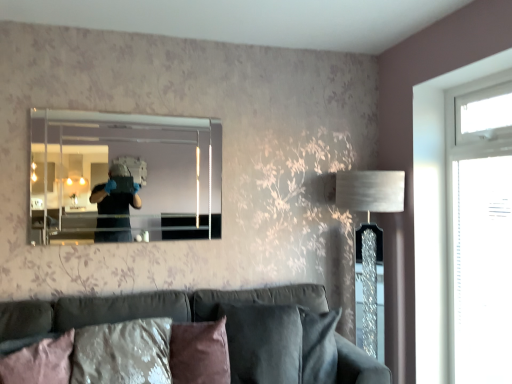
Question: Relative to transparent glass door at right, is brown suede pillow at lower center, the first pillow viewed from the right, in front or behind?

Choices:
 (A) behind
 (B) front

Answer: (B)

Question: Is brown suede pillow at lower center, the 2th pillow when ordered from left to right, situated inside transparent glass door at right or outside?

Choices:
 (A) outside
 (B) inside

Answer: (A)

Question: Which is farther from the transparent glass window at right?

Choices:
 (A) velvet dark gray couch at lower center
 (B) pink fabric pillow at lower left, acting as the 1th pillow starting from the left
 (C) transparent glass door at right
 (D) brown suede pillow at lower center, the first pillow viewed from the right
 (E) silver textured lampshade at right

Answer: (B)

Question: Which of these objects is positioned farthest from the silver textured lampshade at right?

Choices:
 (A) velvet dark gray couch at lower center
 (B) pink fabric pillow at lower left, acting as the second pillow starting from the right
 (C) transparent glass door at right
 (D) brown suede pillow at lower center, the first pillow viewed from the right
 (E) clear glass mirror at upper center

Answer: (B)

══════════

## Problem details
Rewrite all the items above with every instance of "transparent glass door" changed to "sliding glass door" and nothing else altered. Leave the pictures out of your answer.

## Response area
Question: Relative to sliding glass door at right, is brown suede pillow at lower center, the first pillow viewed from the right, in front or behind?

Choices:
 (A) behind
 (B) front

Answer: (B)

Question: Is brown suede pillow at lower center, the 2th pillow when ordered from left to right, situated inside sliding glass door at right or outside?

Choices:
 (A) outside
 (B) inside

Answer: (A)

Question: Which is farther from the transparent glass window at right?

Choices:
 (A) velvet dark gray couch at lower center
 (B) pink fabric pillow at lower left, acting as the 1th pillow starting from the left
 (C) sliding glass door at right
 (D) brown suede pillow at lower center, the first pillow viewed from the right
 (E) silver textured lampshade at right

Answer: (B)

Question: Which of these objects is positioned farthest from the silver textured lampshade at right?

Choices:
 (A) velvet dark gray couch at lower center
 (B) pink fabric pillow at lower left, acting as the second pillow starting from the right
 (C) sliding glass door at right
 (D) brown suede pillow at lower center, the first pillow viewed from the right
 (E) clear glass mirror at upper center

Answer: (B)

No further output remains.